» What you need to do
Output, without any changes, the stretch of lines in the dataset entries below running from the line that contains "Jakub (58, 811)" through the line that contains "Andrea [847, 476]", including both of those lines, and nothing else.

(Dataset entries)
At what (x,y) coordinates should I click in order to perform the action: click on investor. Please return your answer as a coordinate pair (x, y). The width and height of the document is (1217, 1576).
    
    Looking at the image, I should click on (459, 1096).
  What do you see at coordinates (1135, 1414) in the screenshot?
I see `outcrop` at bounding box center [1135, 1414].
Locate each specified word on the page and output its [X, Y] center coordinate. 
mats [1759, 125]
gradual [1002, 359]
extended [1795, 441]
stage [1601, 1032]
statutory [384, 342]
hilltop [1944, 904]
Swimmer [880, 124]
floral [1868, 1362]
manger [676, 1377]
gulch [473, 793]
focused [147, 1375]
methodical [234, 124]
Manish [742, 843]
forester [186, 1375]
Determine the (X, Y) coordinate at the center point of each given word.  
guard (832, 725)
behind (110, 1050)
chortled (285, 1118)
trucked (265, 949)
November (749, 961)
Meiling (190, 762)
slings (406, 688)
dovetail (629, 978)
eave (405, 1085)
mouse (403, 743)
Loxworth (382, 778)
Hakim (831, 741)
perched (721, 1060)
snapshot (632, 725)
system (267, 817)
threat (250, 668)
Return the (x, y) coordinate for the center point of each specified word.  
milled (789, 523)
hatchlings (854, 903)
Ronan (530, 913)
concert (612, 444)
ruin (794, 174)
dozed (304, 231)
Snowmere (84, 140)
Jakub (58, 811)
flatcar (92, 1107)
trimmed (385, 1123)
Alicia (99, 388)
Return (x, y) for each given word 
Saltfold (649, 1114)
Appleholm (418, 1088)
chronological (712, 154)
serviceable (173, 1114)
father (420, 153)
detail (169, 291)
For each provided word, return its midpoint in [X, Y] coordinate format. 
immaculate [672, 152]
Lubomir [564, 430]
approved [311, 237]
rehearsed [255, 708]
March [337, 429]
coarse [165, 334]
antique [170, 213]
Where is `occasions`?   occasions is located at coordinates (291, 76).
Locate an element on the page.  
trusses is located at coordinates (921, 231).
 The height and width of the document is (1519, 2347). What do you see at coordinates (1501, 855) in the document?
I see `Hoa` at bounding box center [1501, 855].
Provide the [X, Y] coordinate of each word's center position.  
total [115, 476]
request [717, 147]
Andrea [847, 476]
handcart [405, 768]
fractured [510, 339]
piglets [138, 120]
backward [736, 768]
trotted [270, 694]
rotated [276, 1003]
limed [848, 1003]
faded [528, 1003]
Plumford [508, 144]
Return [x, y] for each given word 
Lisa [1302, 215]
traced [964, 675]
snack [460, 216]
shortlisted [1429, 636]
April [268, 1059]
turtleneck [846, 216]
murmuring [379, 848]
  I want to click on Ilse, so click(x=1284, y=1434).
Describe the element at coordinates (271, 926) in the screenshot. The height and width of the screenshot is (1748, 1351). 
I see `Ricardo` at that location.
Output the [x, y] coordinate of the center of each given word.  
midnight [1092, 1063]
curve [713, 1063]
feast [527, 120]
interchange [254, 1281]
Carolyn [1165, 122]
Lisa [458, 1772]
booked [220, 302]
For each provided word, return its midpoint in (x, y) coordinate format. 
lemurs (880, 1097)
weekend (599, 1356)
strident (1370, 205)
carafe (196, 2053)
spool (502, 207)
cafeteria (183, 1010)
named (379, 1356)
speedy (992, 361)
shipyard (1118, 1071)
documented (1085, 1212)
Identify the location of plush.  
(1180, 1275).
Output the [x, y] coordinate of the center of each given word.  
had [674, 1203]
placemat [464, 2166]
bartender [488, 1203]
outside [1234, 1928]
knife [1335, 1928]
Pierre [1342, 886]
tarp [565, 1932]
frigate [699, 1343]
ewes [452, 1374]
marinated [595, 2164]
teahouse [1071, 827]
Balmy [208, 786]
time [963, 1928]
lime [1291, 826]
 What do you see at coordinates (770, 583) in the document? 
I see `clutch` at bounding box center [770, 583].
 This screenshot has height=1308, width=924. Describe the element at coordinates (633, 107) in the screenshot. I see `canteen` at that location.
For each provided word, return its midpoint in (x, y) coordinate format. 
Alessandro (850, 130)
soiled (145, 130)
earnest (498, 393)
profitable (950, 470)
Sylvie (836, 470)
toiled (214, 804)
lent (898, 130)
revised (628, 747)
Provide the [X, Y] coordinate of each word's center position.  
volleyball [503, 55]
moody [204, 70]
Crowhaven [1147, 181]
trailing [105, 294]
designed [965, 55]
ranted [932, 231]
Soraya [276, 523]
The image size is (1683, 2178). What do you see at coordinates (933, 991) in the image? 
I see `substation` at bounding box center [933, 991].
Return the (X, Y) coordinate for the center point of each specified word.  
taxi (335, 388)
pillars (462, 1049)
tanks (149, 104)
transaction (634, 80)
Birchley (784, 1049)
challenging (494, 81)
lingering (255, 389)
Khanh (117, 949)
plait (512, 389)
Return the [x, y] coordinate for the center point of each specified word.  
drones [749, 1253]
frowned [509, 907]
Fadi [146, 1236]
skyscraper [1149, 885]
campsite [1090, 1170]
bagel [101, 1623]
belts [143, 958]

» Answer
Jakub (58, 811)
flatcar (92, 1107)
trimmed (385, 1123)
Alicia (99, 388)
Return (x, y) for each given word 
Saltfold (649, 1114)
Appleholm (418, 1088)
chronological (712, 154)
serviceable (173, 1114)
father (420, 153)
detail (169, 291)
For each provided word, return its midpoint in [X, Y] coordinate format. 
immaculate [672, 152]
Lubomir [564, 430]
approved [311, 237]
rehearsed [255, 708]
March [337, 429]
coarse [165, 334]
antique [170, 213]
Where is `occasions`?   occasions is located at coordinates (291, 76).
Locate an element on the page.  
trusses is located at coordinates (921, 231).
 The height and width of the document is (1519, 2347). What do you see at coordinates (1501, 855) in the document?
I see `Hoa` at bounding box center [1501, 855].
Provide the [X, Y] coordinate of each word's center position.  
total [115, 476]
request [717, 147]
Andrea [847, 476]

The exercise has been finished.